**Work to be completed:**
So that the copy stays text only, transcribe the data below exactly and exclude the images.

**Dataset excerpt:**
((
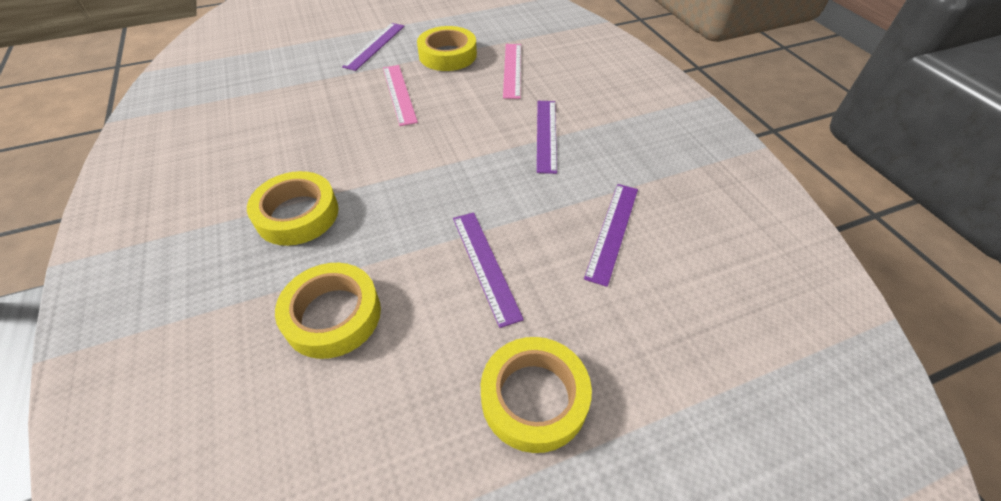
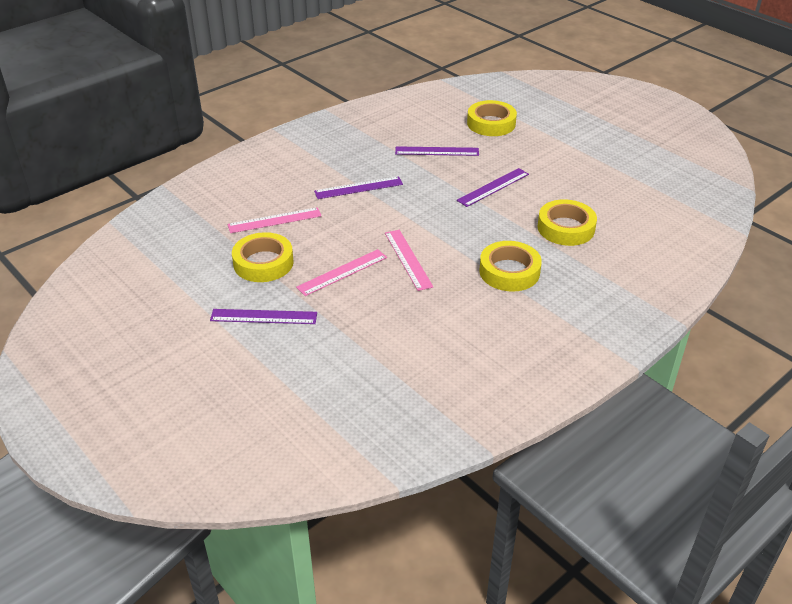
camera: 110 degrees left, 10 degrees down
yellow tape [481,337,592,453] -> yellow tape moved to [467,100,517,136]
none -> pink ruler [385,230,433,291]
))
**Solution to the exercise:**
camera: 110 degrees left, 10 degrees down
yellow tape [481,337,592,453] -> yellow tape moved to [467,100,517,136]
none -> pink ruler [385,230,433,291]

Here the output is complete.